*** Opening Extracted records ***
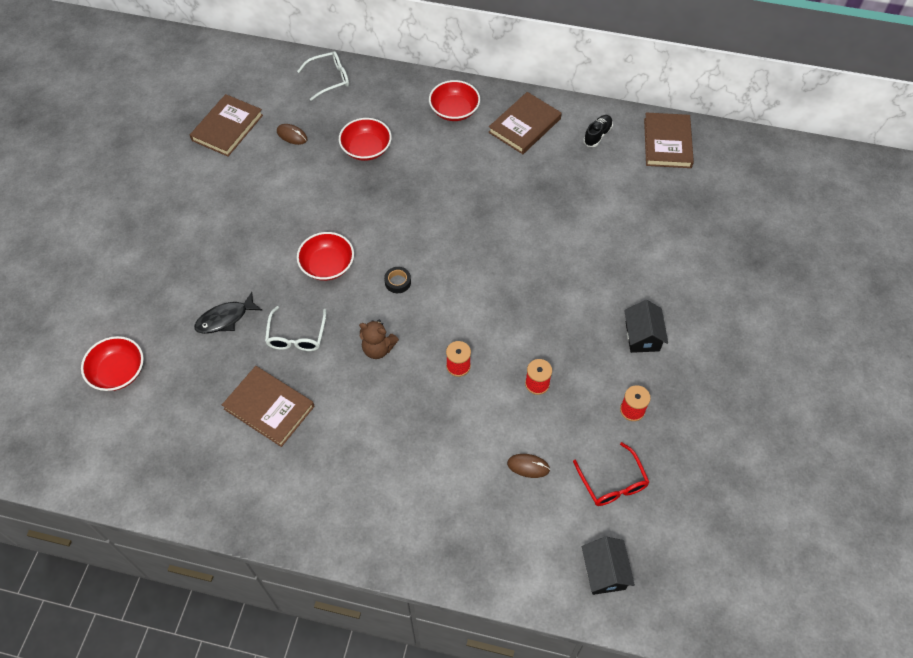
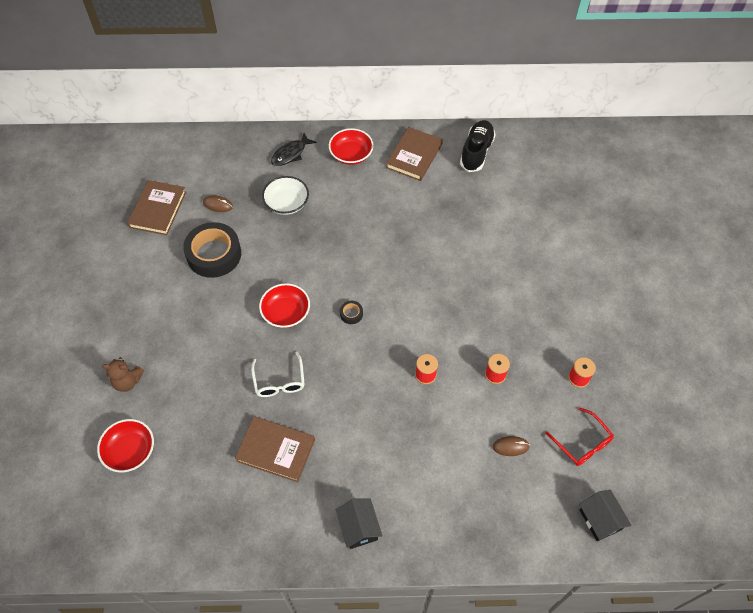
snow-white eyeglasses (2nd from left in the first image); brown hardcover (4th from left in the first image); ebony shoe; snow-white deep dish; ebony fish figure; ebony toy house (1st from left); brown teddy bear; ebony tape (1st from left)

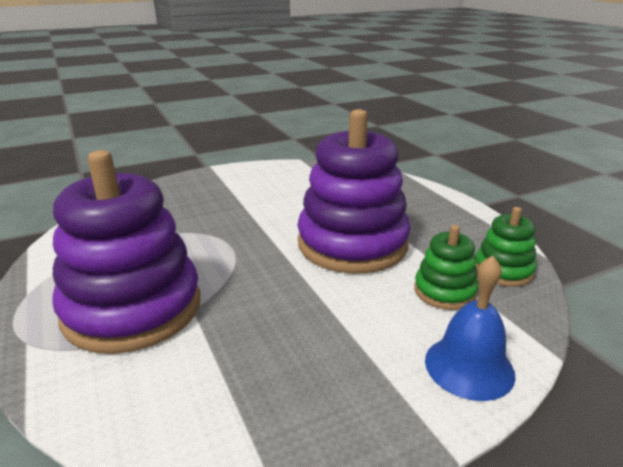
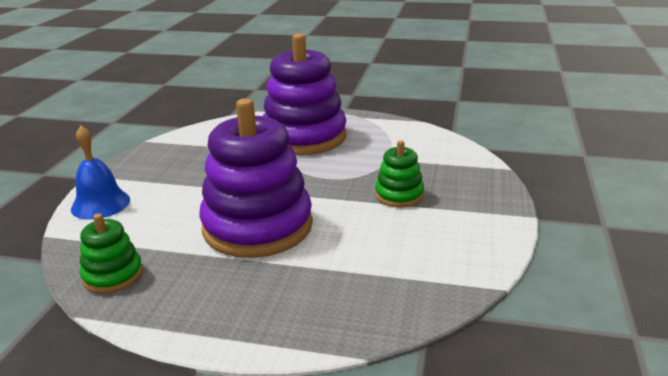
green stacking rings (2nd from left)

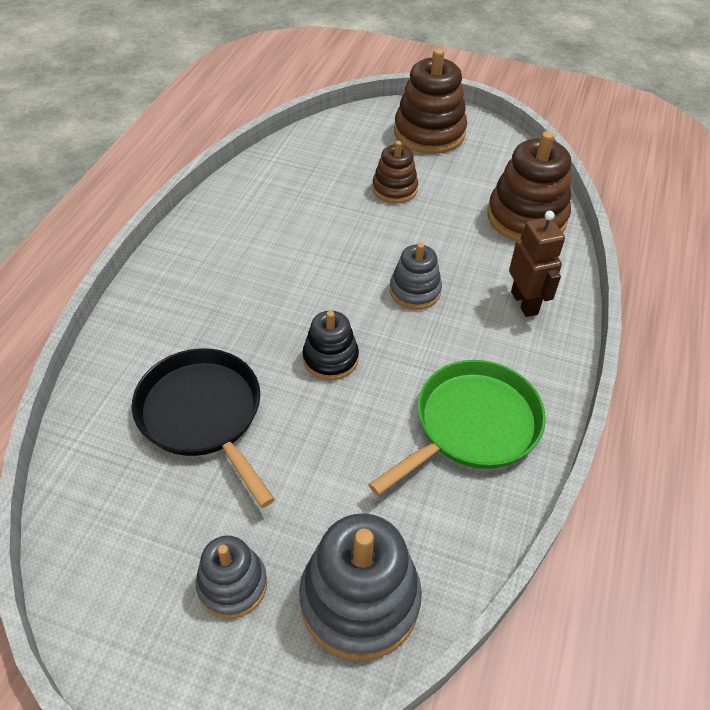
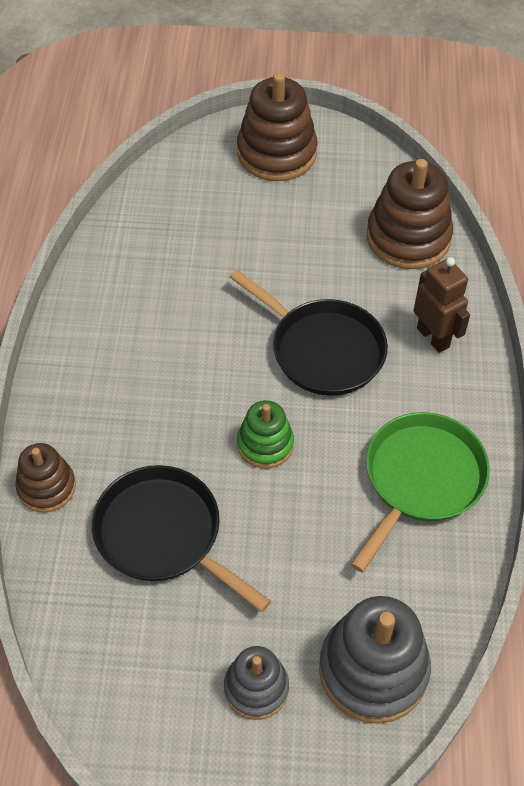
brown stacking rings (1st from left); ebony frying pan (2nd from left); green stacking rings

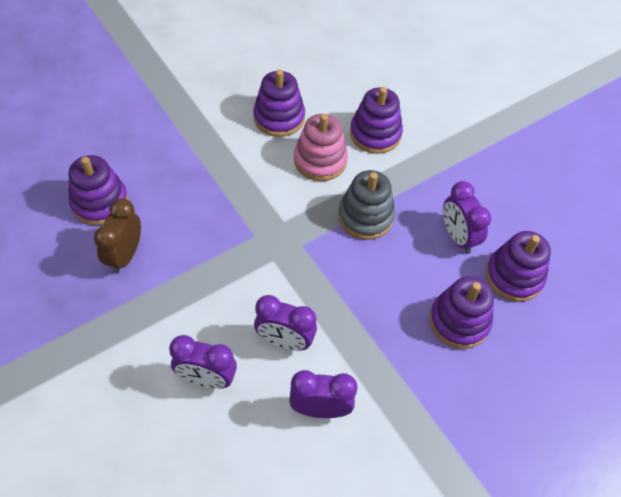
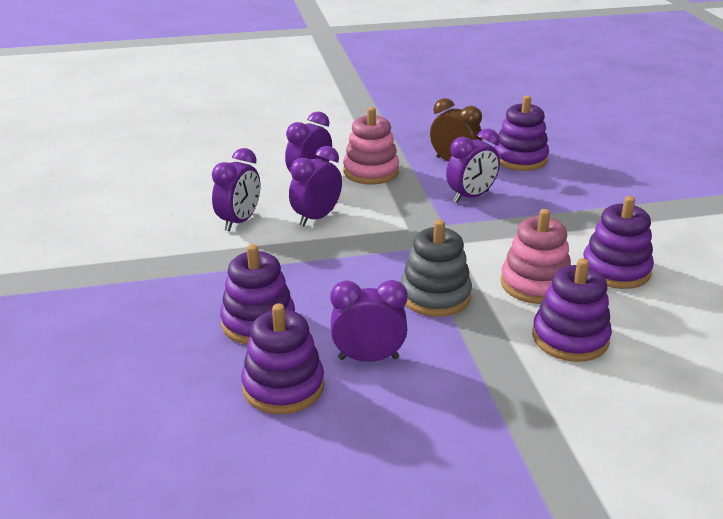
rosy stacking rings (1st from left); royal purple alarm clock (5th from left)

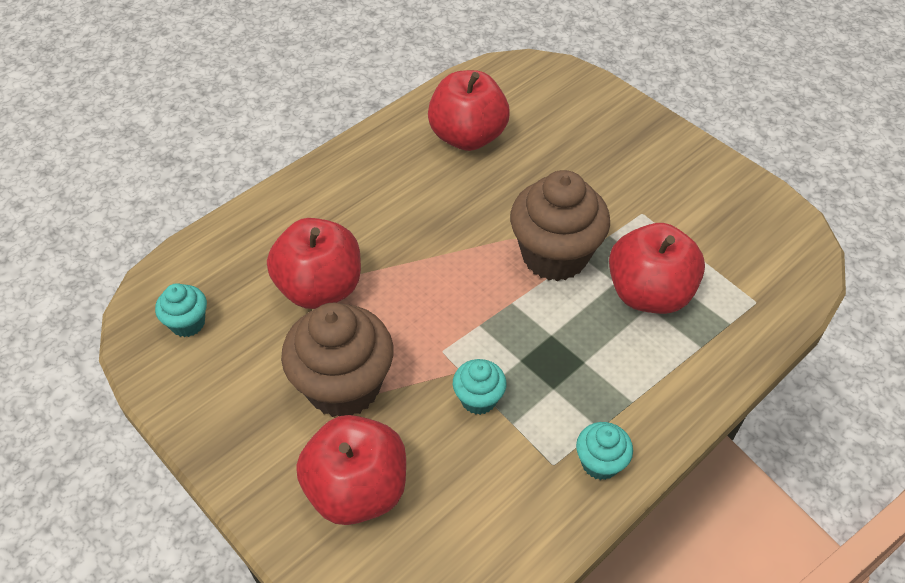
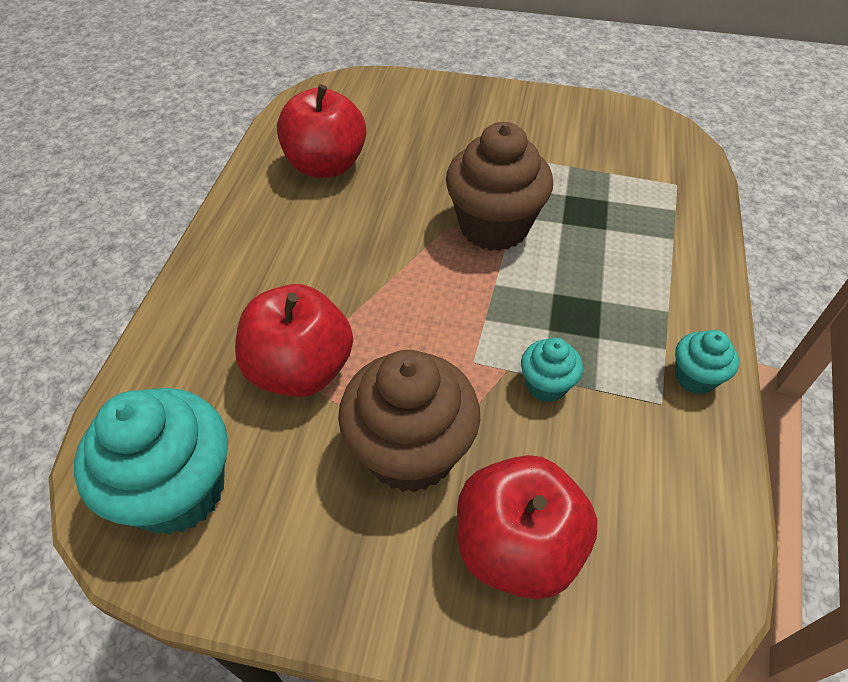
scarlet apple (4th from left in the first image); aqua cupcake (1st from left)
*** Closing Extracted records ***
● Your assignment
All entries are to be duplicated exactly, with the pictures left out.

● Exercise output
snow-white eyeglasses (2nd from left in the first image); brown hardcover (4th from left in the first image); ebony shoe; snow-white deep dish; ebony fish figure; ebony toy house (1st from left); brown teddy bear; ebony tape (1st from left)

green stacking rings (2nd from left)

brown stacking rings (1st from left); ebony frying pan (2nd from left); green stacking rings

rosy stacking rings (1st from left); royal purple alarm clock (5th from left)

scarlet apple (4th from left in the first image); aqua cupcake (1st from left)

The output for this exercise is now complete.